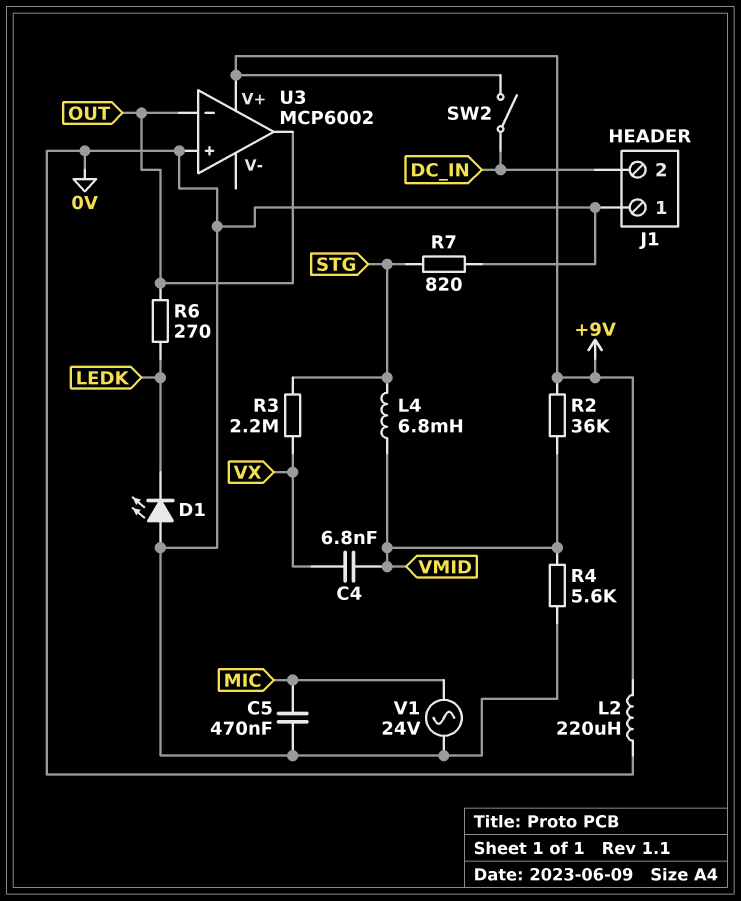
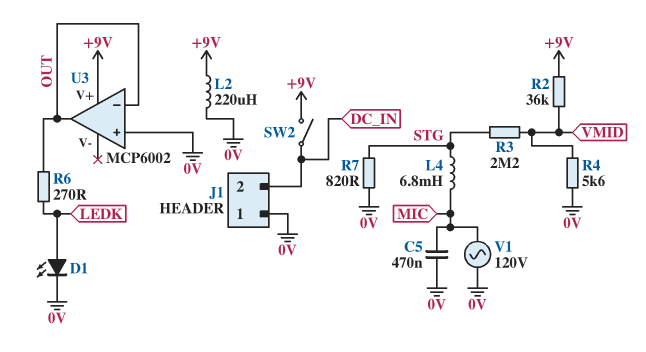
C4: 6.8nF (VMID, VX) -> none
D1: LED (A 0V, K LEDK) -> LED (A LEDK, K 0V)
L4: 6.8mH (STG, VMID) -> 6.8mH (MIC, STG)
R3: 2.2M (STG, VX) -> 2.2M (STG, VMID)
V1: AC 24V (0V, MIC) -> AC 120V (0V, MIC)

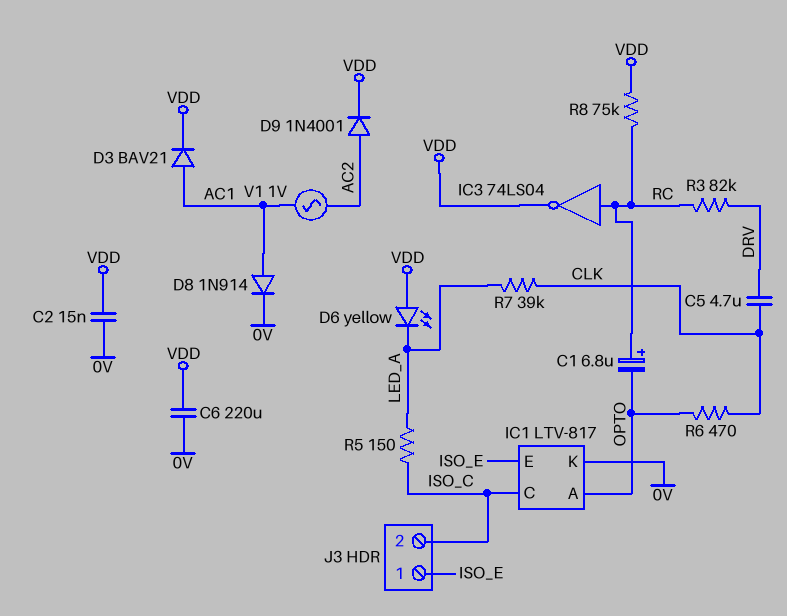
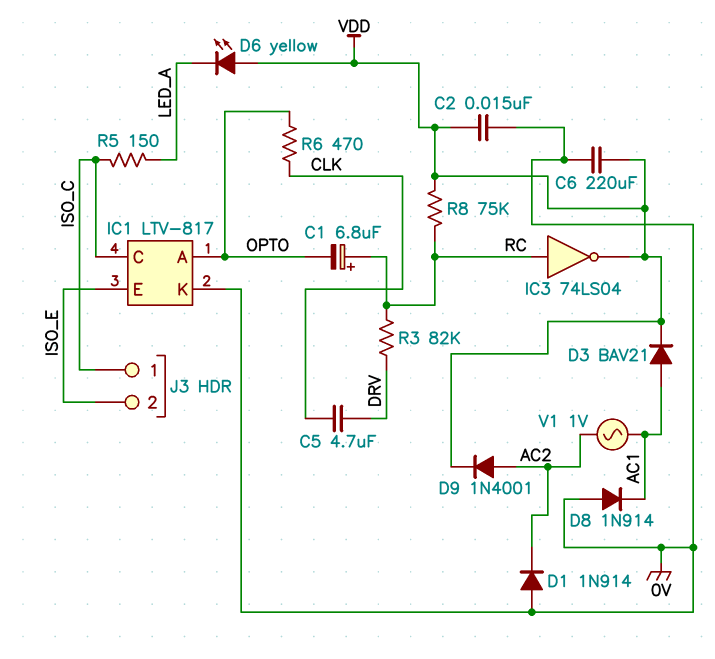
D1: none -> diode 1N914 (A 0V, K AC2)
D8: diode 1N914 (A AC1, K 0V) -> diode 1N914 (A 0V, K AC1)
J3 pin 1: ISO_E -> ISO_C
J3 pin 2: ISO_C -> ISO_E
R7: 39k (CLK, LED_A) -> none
........
Problem:
Please set down the data above exactly as given, leaving every picture out.

Answer to this problem:
C4: 6.8nF (VMID, VX) -> none
D1: LED (A 0V, K LEDK) -> LED (A LEDK, K 0V)
L4: 6.8mH (STG, VMID) -> 6.8mH (MIC, STG)
R3: 2.2M (STG, VX) -> 2.2M (STG, VMID)
V1: AC 24V (0V, MIC) -> AC 120V (0V, MIC)

D1: none -> diode 1N914 (A 0V, K AC2)
D8: diode 1N914 (A AC1, K 0V) -> diode 1N914 (A 0V, K AC1)
J3 pin 1: ISO_E -> ISO_C
J3 pin 2: ISO_C -> ISO_E
R7: 39k (CLK, LED_A) -> none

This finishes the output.